====== DATASET RECORDS
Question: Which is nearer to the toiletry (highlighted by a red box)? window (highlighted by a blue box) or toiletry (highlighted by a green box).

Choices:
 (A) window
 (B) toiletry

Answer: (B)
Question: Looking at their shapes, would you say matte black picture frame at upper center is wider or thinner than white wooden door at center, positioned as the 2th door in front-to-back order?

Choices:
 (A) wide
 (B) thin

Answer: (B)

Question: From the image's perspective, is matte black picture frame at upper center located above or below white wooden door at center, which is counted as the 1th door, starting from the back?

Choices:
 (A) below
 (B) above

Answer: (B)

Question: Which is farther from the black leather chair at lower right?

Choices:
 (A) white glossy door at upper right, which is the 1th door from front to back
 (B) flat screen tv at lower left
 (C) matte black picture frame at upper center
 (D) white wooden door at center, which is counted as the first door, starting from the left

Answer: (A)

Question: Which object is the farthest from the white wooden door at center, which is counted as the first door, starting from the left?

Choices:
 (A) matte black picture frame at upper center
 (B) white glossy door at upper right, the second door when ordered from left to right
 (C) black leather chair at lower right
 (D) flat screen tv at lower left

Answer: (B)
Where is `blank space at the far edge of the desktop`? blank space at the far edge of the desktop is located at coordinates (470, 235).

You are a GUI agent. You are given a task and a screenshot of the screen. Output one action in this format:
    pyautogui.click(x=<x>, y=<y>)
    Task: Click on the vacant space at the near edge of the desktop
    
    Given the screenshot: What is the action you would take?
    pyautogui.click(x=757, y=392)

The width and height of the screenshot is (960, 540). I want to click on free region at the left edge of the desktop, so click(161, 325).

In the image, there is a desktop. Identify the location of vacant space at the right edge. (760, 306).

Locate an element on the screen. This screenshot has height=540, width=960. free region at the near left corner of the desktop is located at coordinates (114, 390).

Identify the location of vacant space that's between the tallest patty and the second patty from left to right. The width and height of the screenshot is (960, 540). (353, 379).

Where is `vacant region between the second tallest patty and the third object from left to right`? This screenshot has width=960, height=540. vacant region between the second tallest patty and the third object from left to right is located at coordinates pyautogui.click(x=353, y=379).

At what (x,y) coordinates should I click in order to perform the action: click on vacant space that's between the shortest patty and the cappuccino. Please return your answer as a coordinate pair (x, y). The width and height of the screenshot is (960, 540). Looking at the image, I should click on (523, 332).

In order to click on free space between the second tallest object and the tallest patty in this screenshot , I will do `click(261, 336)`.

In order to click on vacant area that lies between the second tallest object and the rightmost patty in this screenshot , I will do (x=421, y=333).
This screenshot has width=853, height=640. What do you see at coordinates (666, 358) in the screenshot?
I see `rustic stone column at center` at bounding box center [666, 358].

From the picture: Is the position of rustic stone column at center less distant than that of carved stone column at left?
============
### WHAT TO PRODUCE
Rewrite the records starting with the line that contains "You are a GUI" and going on through the line that contains "In the image, there", putting "work surface" wherever "desktop" appears and leaving everything else unchanged.

### FINAL RESULT
You are a GUI agent. You are given a task and a screenshot of the screen. Output one action in this format:
    pyautogui.click(x=<x>, y=<y>)
    Task: Click on the vacant space at the near edge of the work surface
    
    Given the screenshot: What is the action you would take?
    pyautogui.click(x=757, y=392)

The width and height of the screenshot is (960, 540). I want to click on free region at the left edge of the work surface, so click(161, 325).

In the image, there is a work surface. Identify the location of vacant space at the right edge. (760, 306).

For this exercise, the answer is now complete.